* Dataset entries
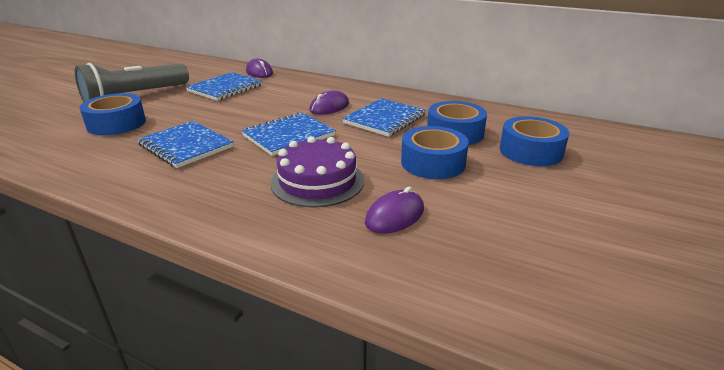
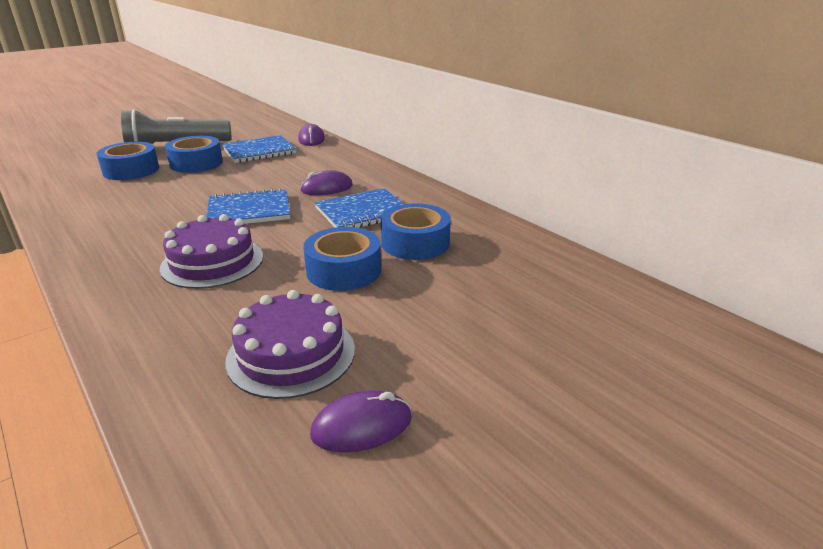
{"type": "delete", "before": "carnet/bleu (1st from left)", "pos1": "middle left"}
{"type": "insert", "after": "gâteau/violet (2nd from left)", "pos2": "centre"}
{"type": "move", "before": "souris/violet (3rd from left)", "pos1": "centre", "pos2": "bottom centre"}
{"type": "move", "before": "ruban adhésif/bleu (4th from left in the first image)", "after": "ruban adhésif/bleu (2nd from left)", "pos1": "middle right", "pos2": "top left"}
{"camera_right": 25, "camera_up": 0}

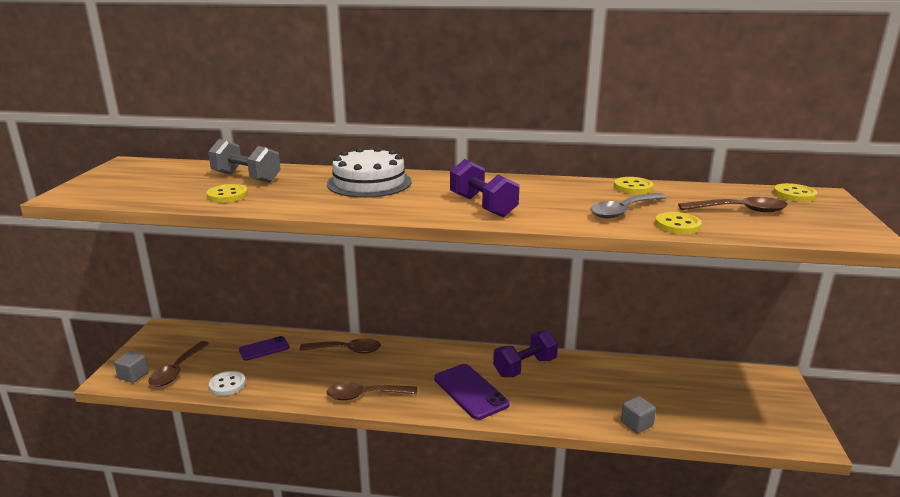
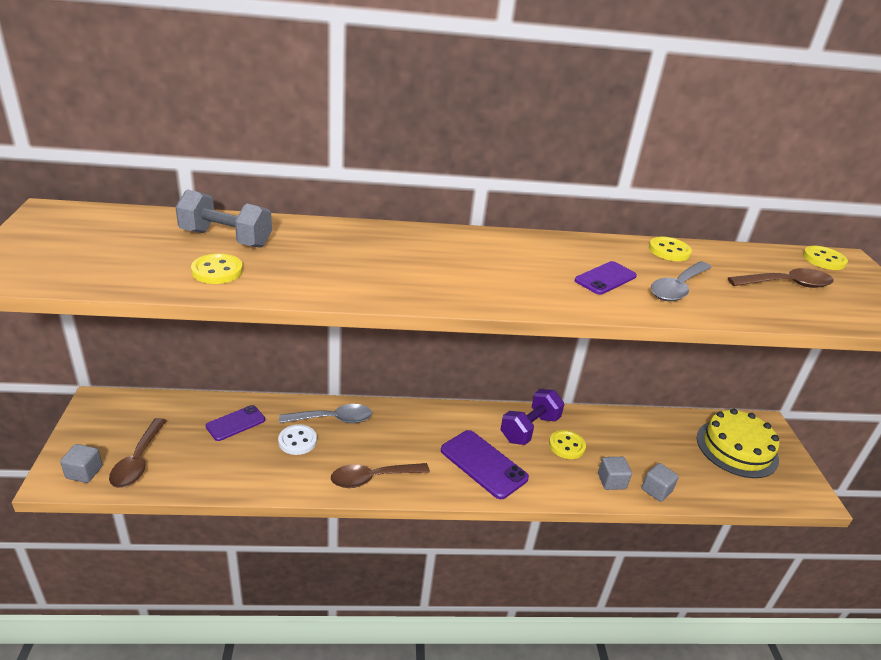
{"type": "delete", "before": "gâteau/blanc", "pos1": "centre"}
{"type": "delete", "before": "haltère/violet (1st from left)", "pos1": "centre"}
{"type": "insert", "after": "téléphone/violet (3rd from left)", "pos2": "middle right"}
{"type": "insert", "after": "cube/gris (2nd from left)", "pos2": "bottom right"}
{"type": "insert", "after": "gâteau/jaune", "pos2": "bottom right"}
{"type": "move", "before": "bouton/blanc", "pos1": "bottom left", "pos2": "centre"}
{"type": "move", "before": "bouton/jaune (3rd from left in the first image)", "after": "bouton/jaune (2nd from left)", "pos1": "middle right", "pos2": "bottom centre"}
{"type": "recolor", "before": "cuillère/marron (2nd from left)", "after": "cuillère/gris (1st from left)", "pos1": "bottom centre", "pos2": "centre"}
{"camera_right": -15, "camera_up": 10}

* Your instructions
Wherever a line above contains "move", copy that line.

* Answer area
{"type": "move", "before": "souris/violet (3rd from left)", "pos1": "centre", "pos2": "bottom centre"}
{"type": "move", "before": "ruban adhésif/bleu (4th from left in the first image)", "after": "ruban adhésif/bleu (2nd from left)", "pos1": "middle right", "pos2": "top left"}
{"type": "move", "before": "bouton/blanc", "pos1": "bottom left", "pos2": "centre"}
{"type": "move", "before": "bouton/jaune (3rd from left in the first image)", "after": "bouton/jaune (2nd from left)", "pos1": "middle right", "pos2": "bottom centre"}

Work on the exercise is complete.